Scan the data below and work out how many of its lines contain the word "grey". Give only that number.

(RECORDS SUPPLIED begins)

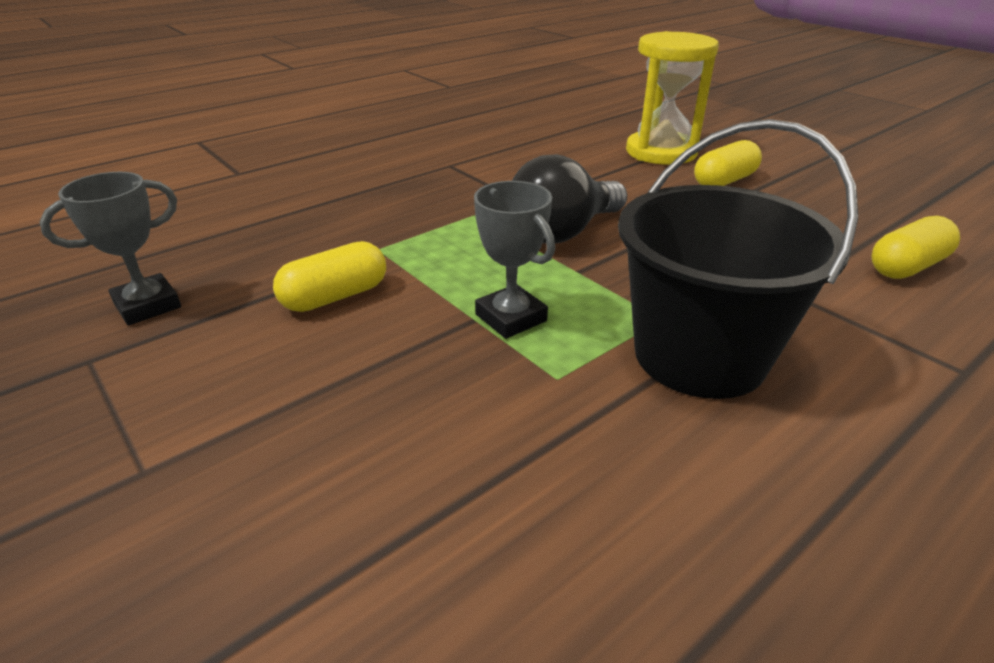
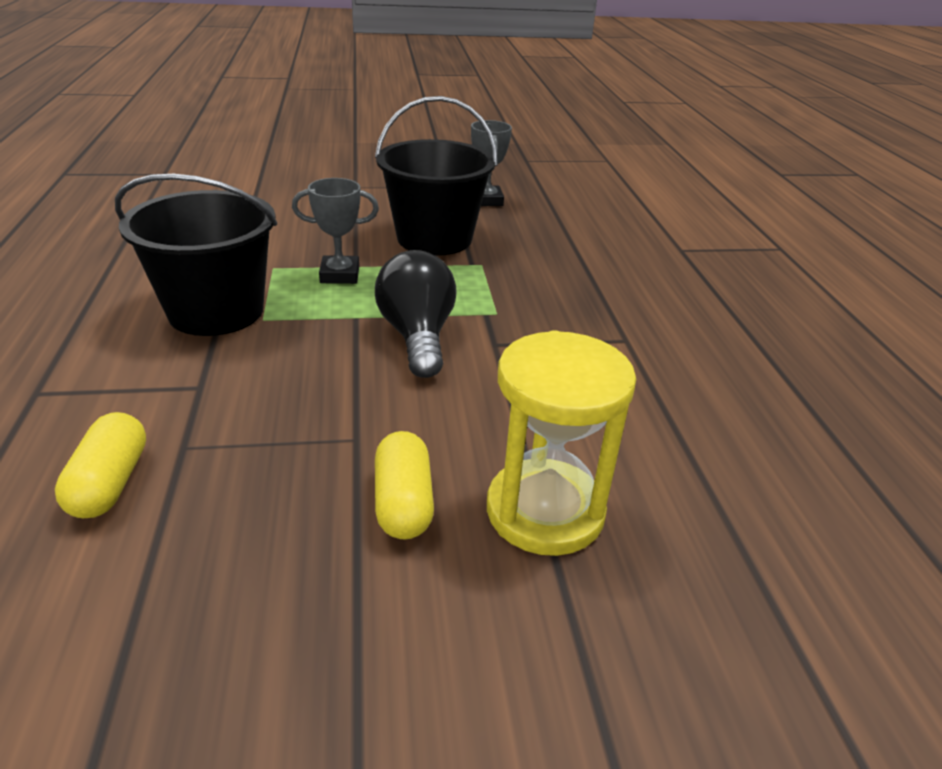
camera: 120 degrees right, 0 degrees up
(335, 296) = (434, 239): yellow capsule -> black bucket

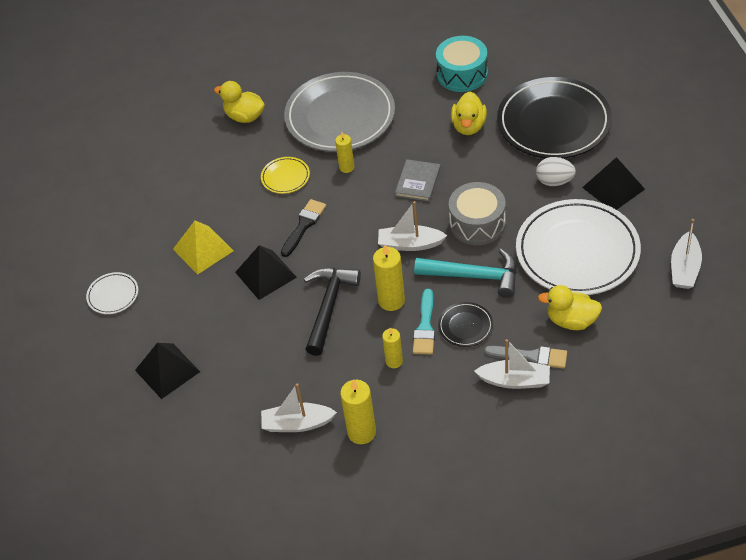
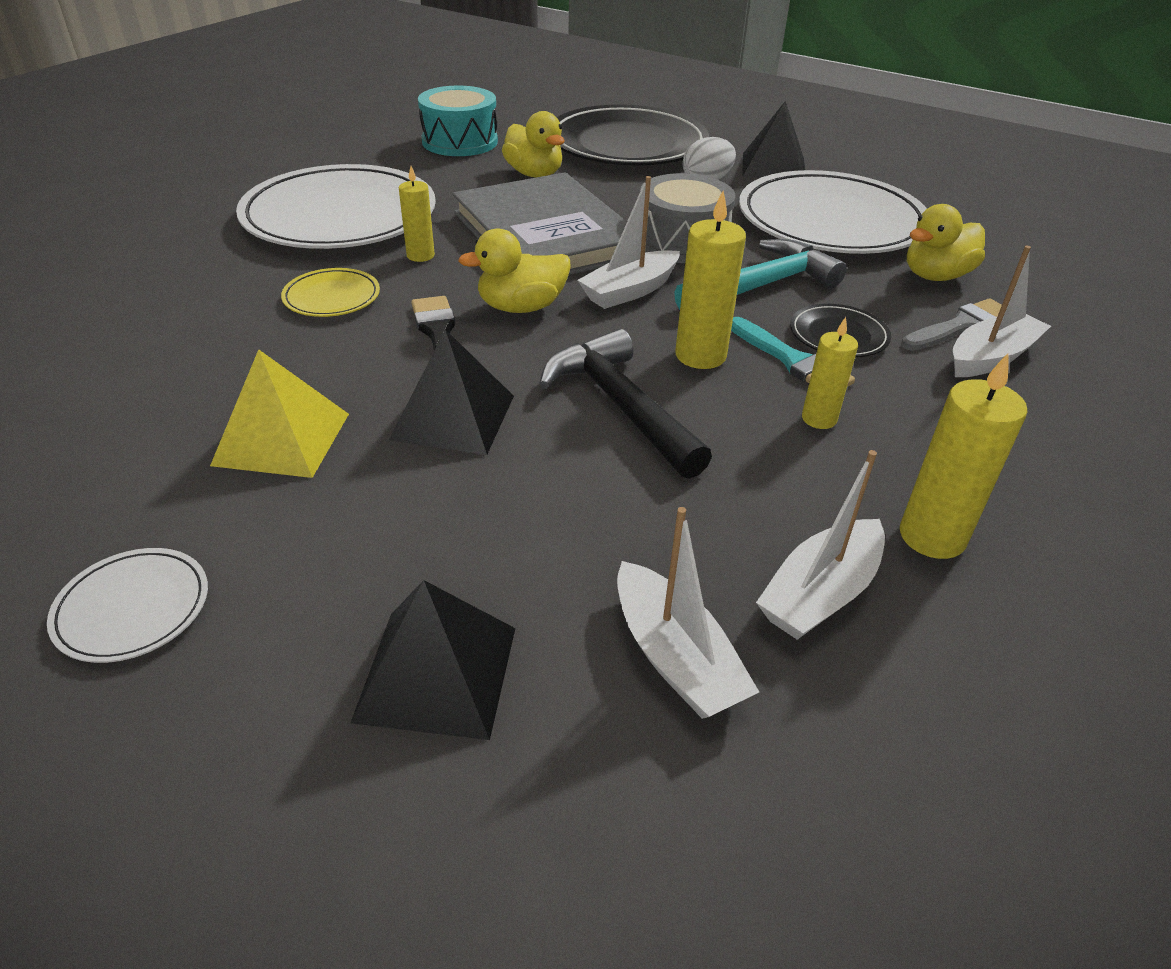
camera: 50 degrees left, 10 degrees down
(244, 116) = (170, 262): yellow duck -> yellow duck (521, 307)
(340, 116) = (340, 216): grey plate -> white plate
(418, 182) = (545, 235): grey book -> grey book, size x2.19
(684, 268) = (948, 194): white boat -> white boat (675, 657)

(RECORDS SUPPLIED ends)

WRITTEN ANSWER -> 2